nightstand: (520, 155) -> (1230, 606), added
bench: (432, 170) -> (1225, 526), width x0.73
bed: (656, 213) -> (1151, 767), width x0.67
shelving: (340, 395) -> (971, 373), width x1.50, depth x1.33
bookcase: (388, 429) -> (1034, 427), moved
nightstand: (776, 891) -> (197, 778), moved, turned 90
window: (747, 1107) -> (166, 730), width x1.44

========================================

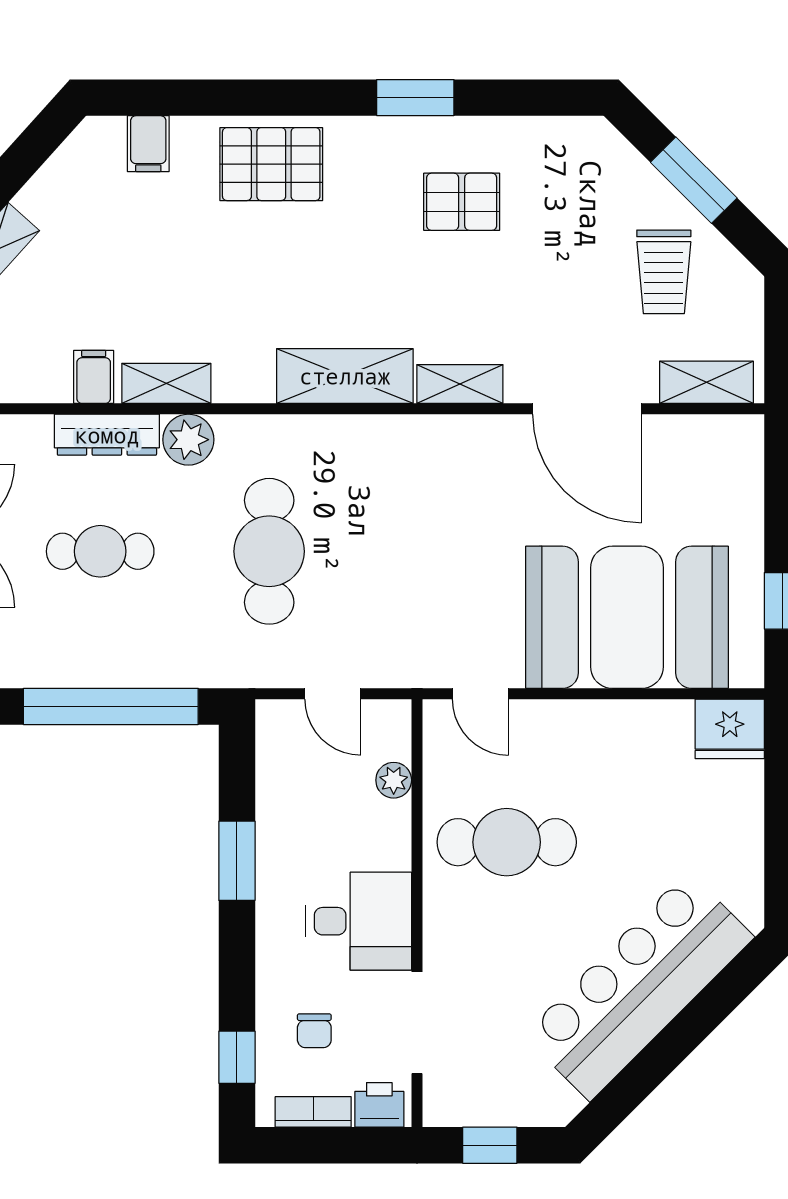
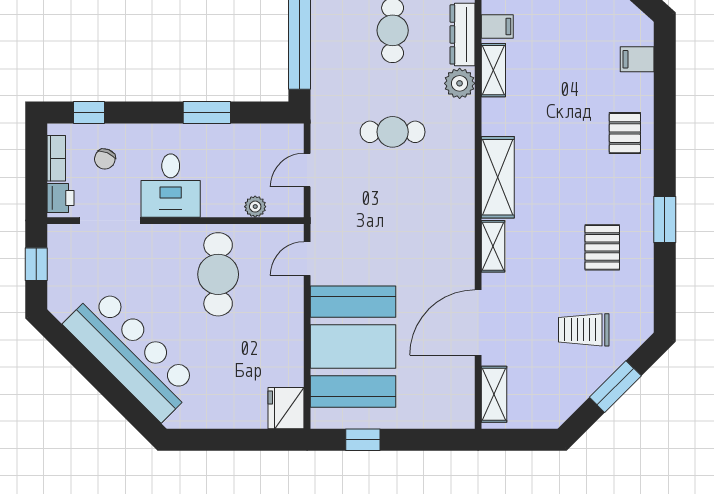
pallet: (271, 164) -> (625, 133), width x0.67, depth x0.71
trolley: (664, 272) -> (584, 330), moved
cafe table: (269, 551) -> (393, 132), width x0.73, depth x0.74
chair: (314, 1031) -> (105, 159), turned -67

========================================

Within the data above, the span starting at the line containing "cafe table: (269, 551)" and ending at the line containing "chair: (314, 1031) -> (105, 159), turned -67" is to be retyped exactly, with no other lines.

* [Solution for this exercise]:
cafe table: (269, 551) -> (393, 132), width x0.73, depth x0.74
chair: (314, 1031) -> (105, 159), turned -67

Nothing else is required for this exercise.